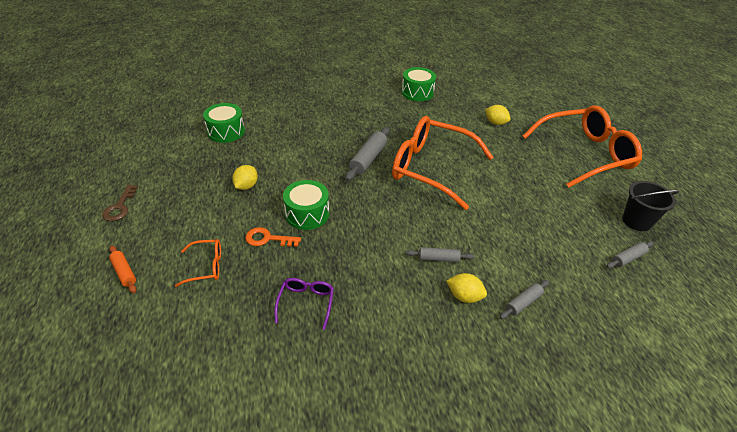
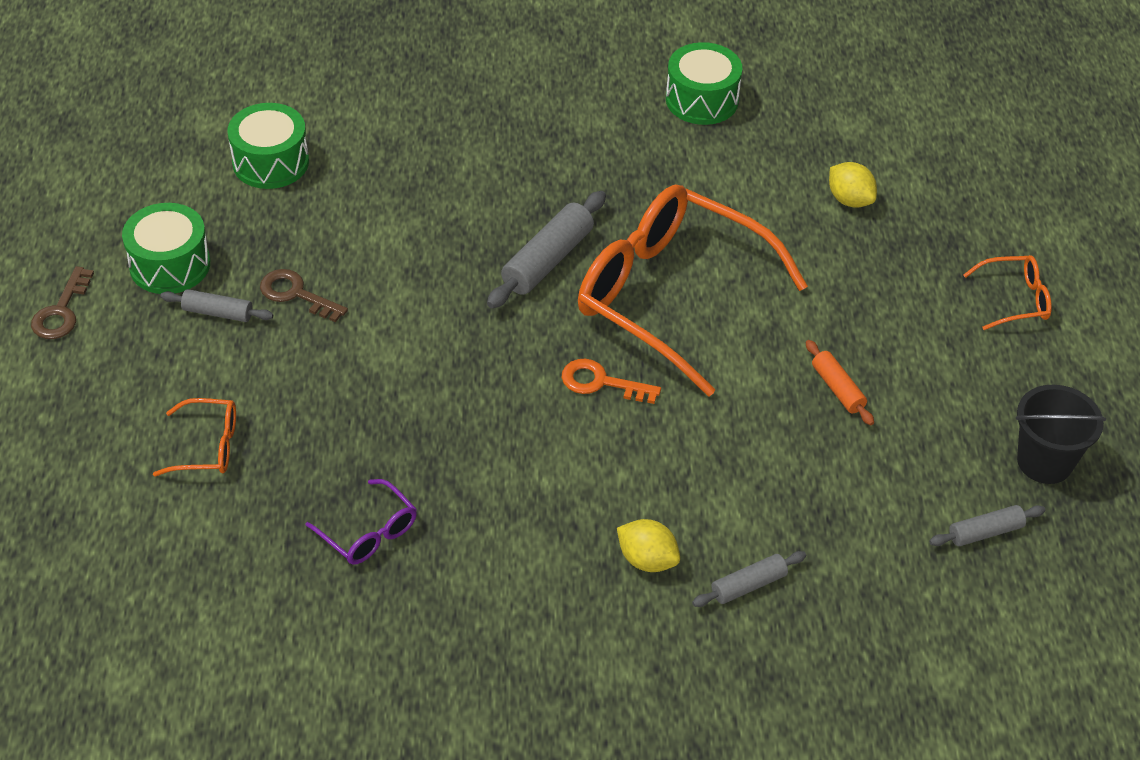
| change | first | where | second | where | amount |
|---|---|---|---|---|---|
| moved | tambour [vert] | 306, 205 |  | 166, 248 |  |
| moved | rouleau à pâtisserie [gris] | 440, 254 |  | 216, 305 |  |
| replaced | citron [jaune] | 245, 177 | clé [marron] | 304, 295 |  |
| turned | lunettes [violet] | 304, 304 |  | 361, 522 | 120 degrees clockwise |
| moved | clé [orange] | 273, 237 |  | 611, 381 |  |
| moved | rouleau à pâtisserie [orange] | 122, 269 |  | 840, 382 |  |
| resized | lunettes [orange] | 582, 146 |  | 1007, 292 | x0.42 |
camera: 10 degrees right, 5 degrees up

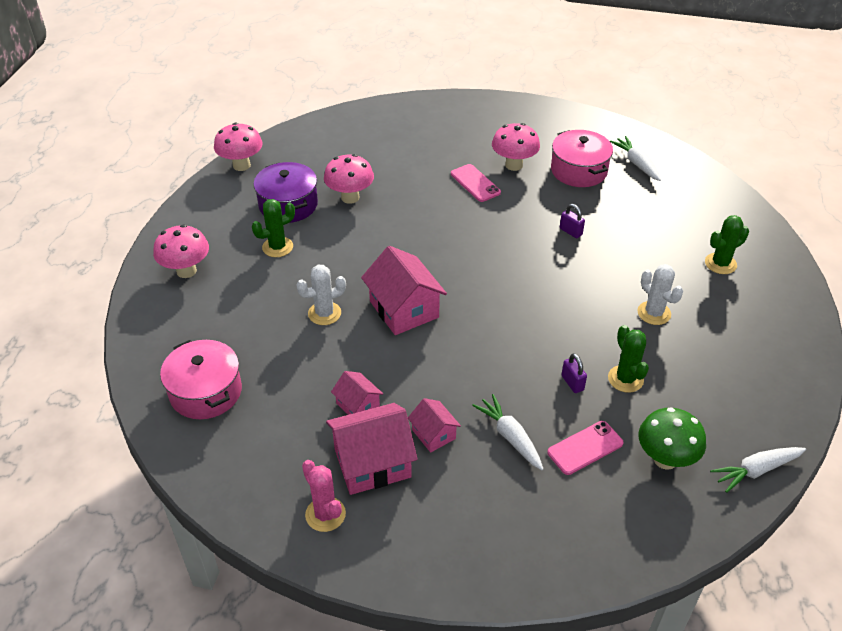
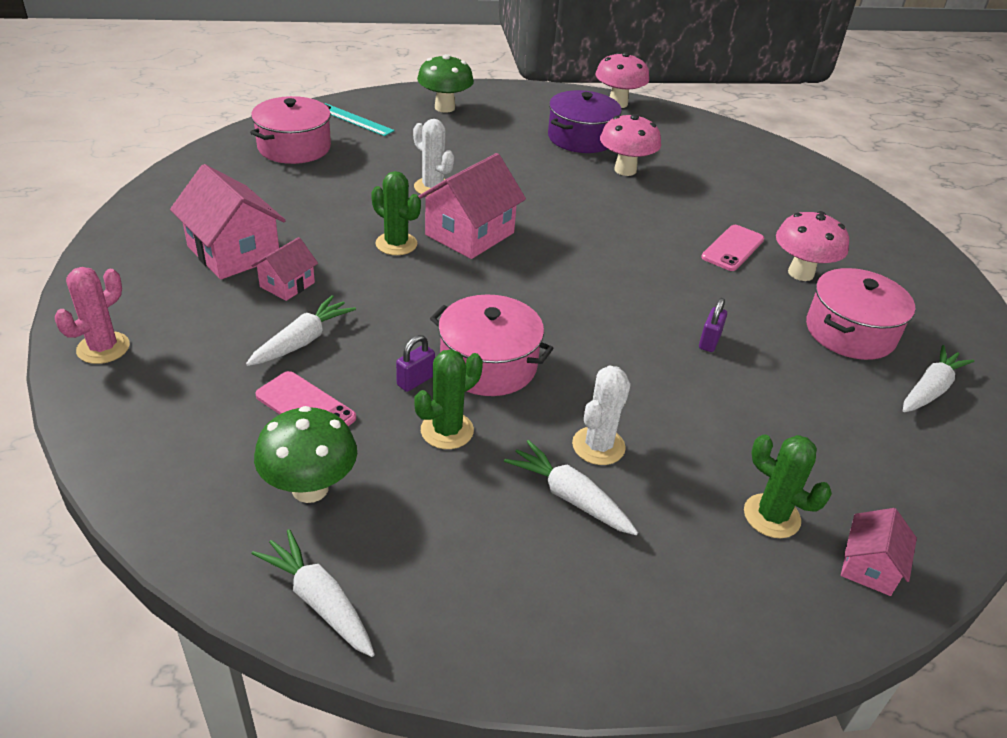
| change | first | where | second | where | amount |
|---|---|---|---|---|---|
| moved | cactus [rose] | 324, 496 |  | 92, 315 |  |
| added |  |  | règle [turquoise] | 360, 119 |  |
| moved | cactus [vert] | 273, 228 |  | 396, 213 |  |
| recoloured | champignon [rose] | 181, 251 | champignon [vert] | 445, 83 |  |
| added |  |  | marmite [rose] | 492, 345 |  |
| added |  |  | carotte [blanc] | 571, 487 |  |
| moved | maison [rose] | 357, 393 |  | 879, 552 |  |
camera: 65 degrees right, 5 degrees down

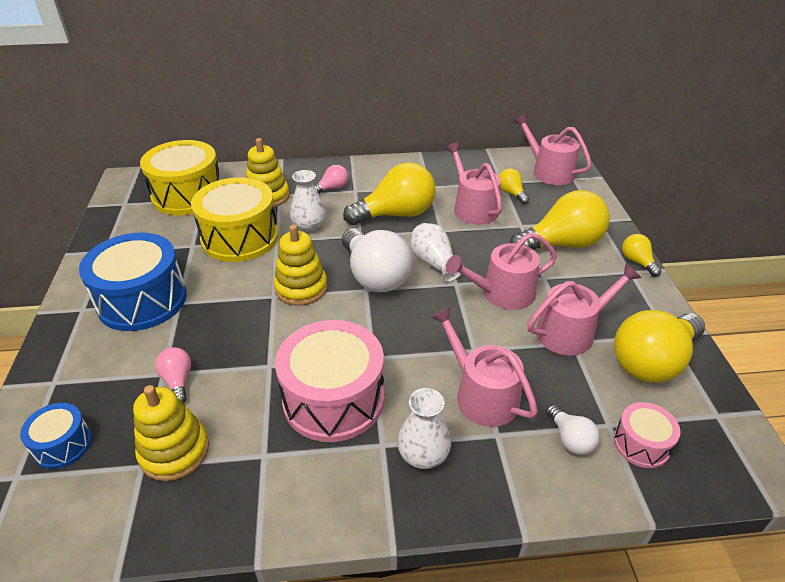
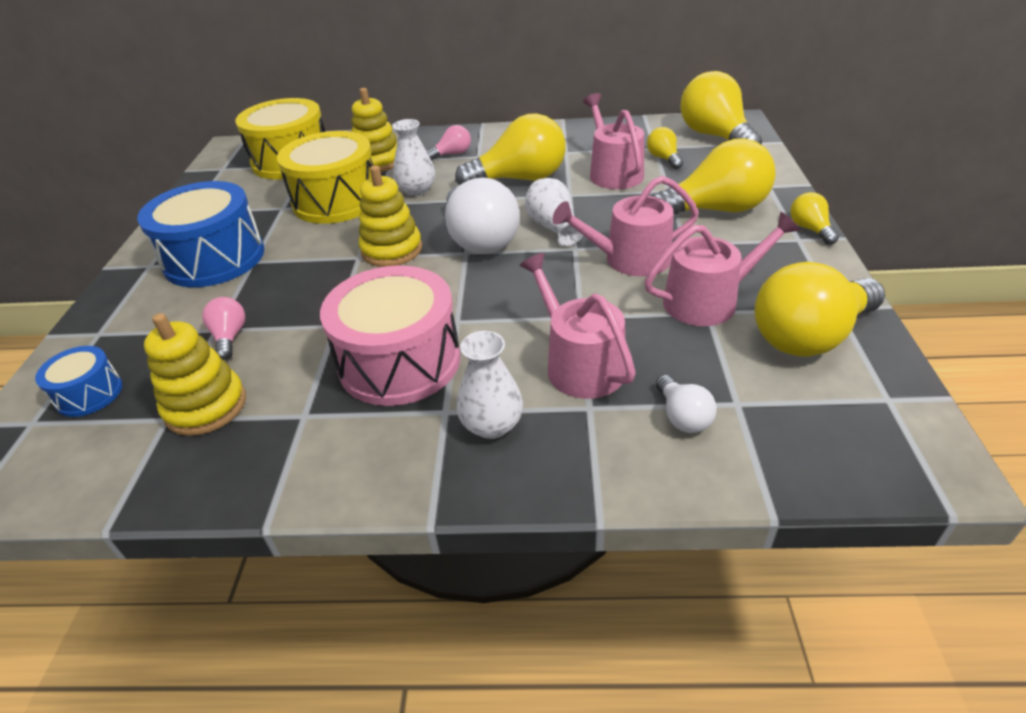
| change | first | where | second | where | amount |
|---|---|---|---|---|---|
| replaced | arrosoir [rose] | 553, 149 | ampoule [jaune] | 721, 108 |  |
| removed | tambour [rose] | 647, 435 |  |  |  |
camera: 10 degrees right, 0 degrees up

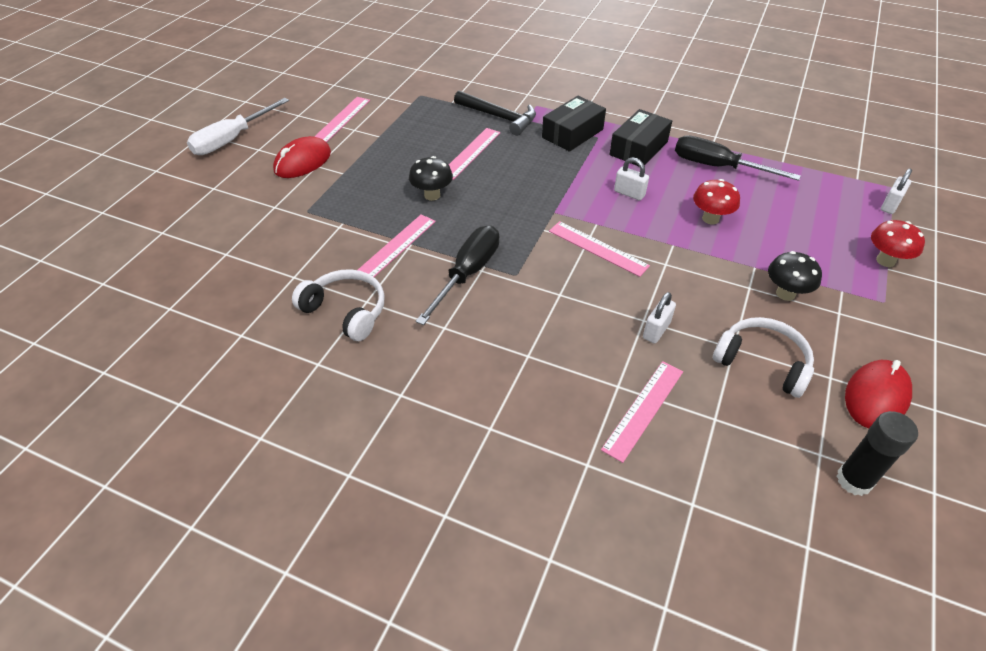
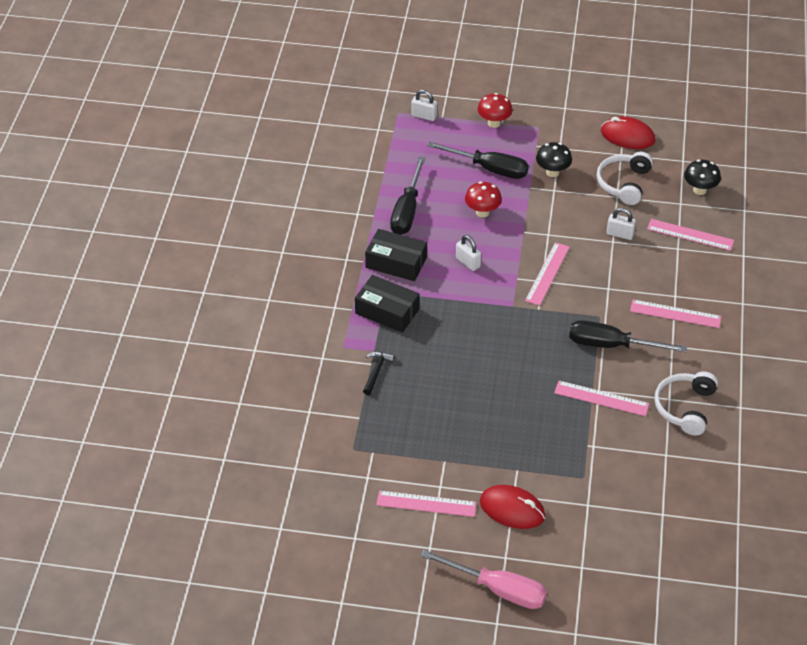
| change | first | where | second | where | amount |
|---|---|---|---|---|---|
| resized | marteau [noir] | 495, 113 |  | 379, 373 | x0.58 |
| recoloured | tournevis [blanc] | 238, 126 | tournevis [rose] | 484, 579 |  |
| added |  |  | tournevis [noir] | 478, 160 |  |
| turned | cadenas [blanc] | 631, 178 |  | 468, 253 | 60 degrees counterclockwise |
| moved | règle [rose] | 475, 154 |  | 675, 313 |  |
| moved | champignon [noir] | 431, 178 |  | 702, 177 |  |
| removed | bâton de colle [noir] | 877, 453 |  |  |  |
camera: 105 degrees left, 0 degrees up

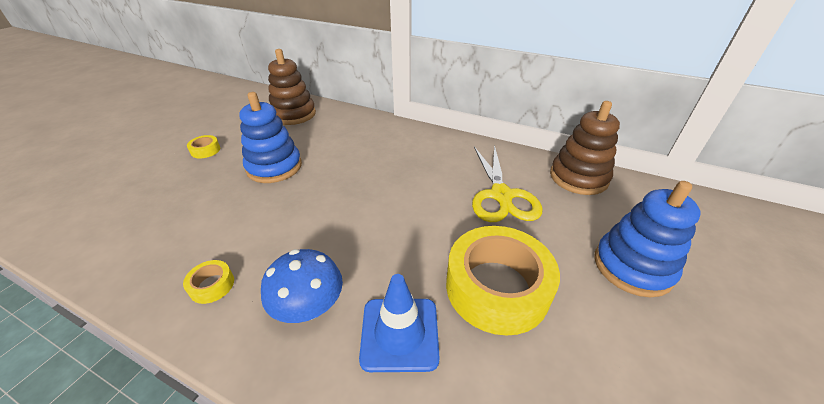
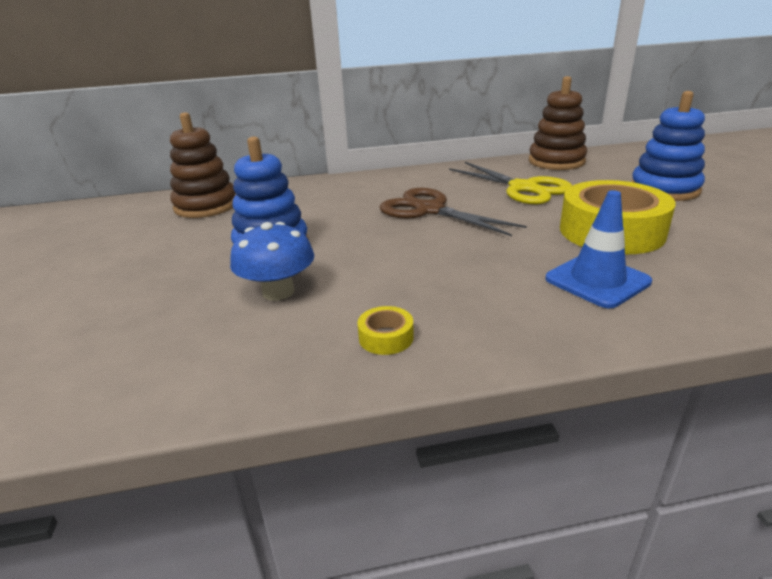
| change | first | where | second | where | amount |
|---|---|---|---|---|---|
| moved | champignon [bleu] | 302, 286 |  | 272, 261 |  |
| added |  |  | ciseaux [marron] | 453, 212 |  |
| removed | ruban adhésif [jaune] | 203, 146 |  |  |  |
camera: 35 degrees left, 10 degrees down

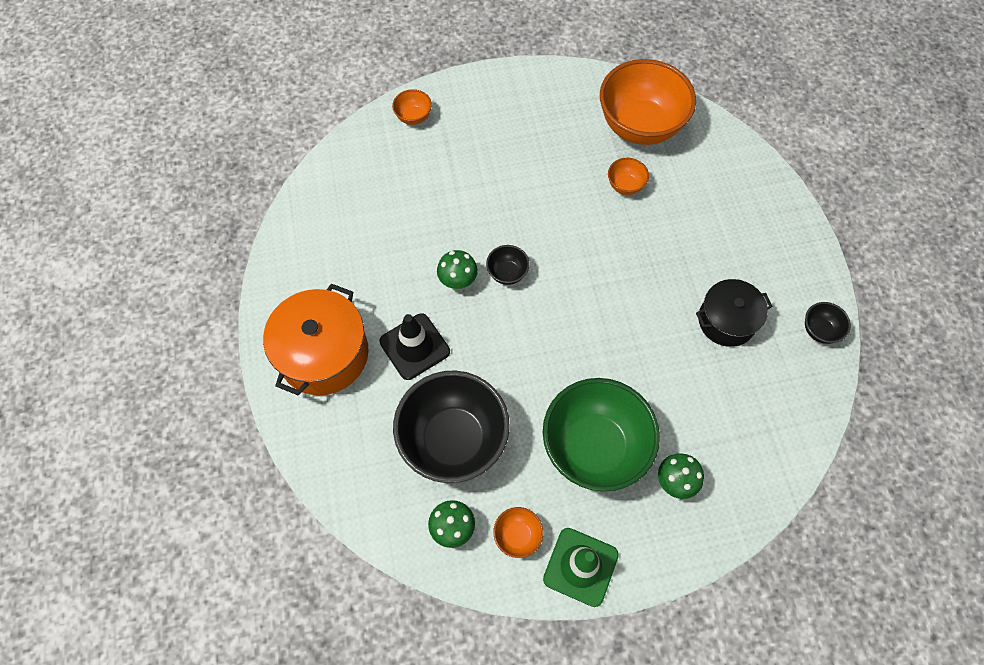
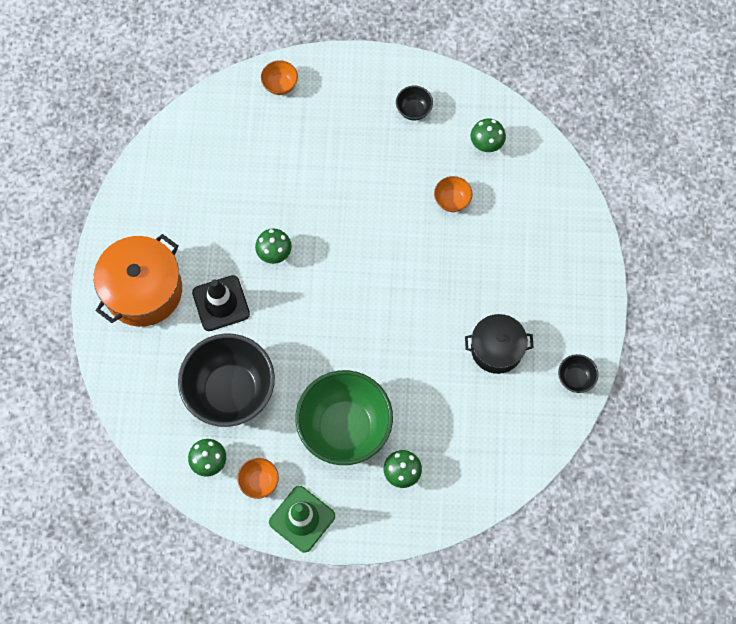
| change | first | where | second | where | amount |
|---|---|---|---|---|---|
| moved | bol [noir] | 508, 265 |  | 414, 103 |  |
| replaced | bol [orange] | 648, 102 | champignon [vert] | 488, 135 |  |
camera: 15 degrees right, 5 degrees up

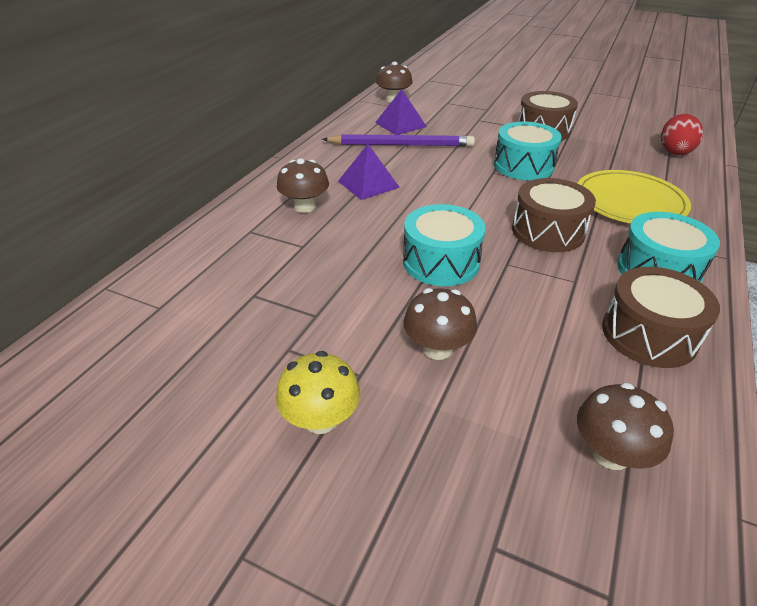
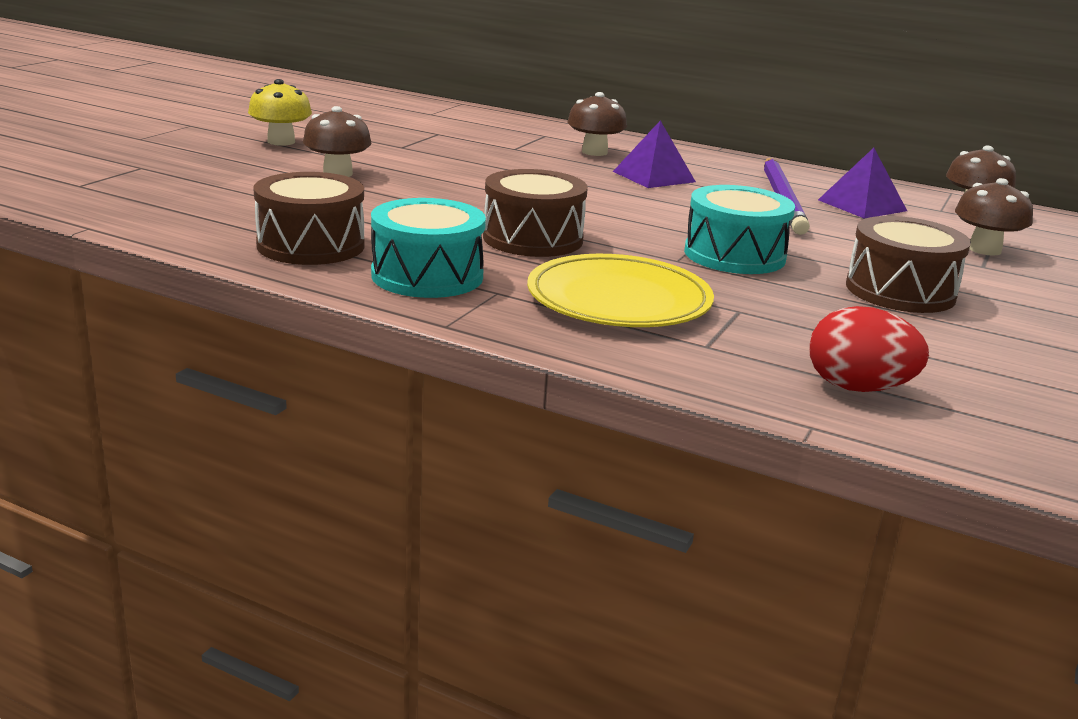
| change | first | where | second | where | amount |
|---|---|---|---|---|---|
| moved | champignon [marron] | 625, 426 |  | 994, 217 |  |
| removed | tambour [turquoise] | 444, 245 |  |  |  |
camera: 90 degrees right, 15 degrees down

▶ _What this task involves_: Omitting the images, transcribe every record exactly.

▶ _Output for this task_:
| change | first | where | second | where | amount |
|---|---|---|---|---|---|
| moved | tambour [vert] | 306, 205 |  | 166, 248 |  |
| moved | rouleau à pâtisserie [gris] | 440, 254 |  | 216, 305 |  |
| replaced | citron [jaune] | 245, 177 | clé [marron] | 304, 295 |  |
| turned | lunettes [violet] | 304, 304 |  | 361, 522 | 120 degrees clockwise |
| moved | clé [orange] | 273, 237 |  | 611, 381 |  |
| moved | rouleau à pâtisserie [orange] | 122, 269 |  | 840, 382 |  |
| resized | lunettes [orange] | 582, 146 |  | 1007, 292 | x0.42 |
camera: 10 degrees right, 5 degrees up

| change | first | where | second | where | amount |
|---|---|---|---|---|---|
| moved | cactus [rose] | 324, 496 |  | 92, 315 |  |
| added |  |  | règle [turquoise] | 360, 119 |  |
| moved | cactus [vert] | 273, 228 |  | 396, 213 |  |
| recoloured | champignon [rose] | 181, 251 | champignon [vert] | 445, 83 |  |
| added |  |  | marmite [rose] | 492, 345 |  |
| added |  |  | carotte [blanc] | 571, 487 |  |
| moved | maison [rose] | 357, 393 |  | 879, 552 |  |
camera: 65 degrees right, 5 degrees down

| change | first | where | second | where | amount |
|---|---|---|---|---|---|
| replaced | arrosoir [rose] | 553, 149 | ampoule [jaune] | 721, 108 |  |
| removed | tambour [rose] | 647, 435 |  |  |  |
camera: 10 degrees right, 0 degrees up

| change | first | where | second | where | amount |
|---|---|---|---|---|---|
| resized | marteau [noir] | 495, 113 |  | 379, 373 | x0.58 |
| recoloured | tournevis [blanc] | 238, 126 | tournevis [rose] | 484, 579 |  |
| added |  |  | tournevis [noir] | 478, 160 |  |
| turned | cadenas [blanc] | 631, 178 |  | 468, 253 | 60 degrees counterclockwise |
| moved | règle [rose] | 475, 154 |  | 675, 313 |  |
| moved | champignon [noir] | 431, 178 |  | 702, 177 |  |
| removed | bâton de colle [noir] | 877, 453 |  |  |  |
camera: 105 degrees left, 0 degrees up

| change | first | where | second | where | amount |
|---|---|---|---|---|---|
| moved | champignon [bleu] | 302, 286 |  | 272, 261 |  |
| added |  |  | ciseaux [marron] | 453, 212 |  |
| removed | ruban adhésif [jaune] | 203, 146 |  |  |  |
camera: 35 degrees left, 10 degrees down

| change | first | where | second | where | amount |
|---|---|---|---|---|---|
| moved | bol [noir] | 508, 265 |  | 414, 103 |  |
| replaced | bol [orange] | 648, 102 | champignon [vert] | 488, 135 |  |
camera: 15 degrees right, 5 degrees up

| change | first | where | second | where | amount |
|---|---|---|---|---|---|
| moved | champignon [marron] | 625, 426 |  | 994, 217 |  |
| removed | tambour [turquoise] | 444, 245 |  |  |  |
camera: 90 degrees right, 15 degrees down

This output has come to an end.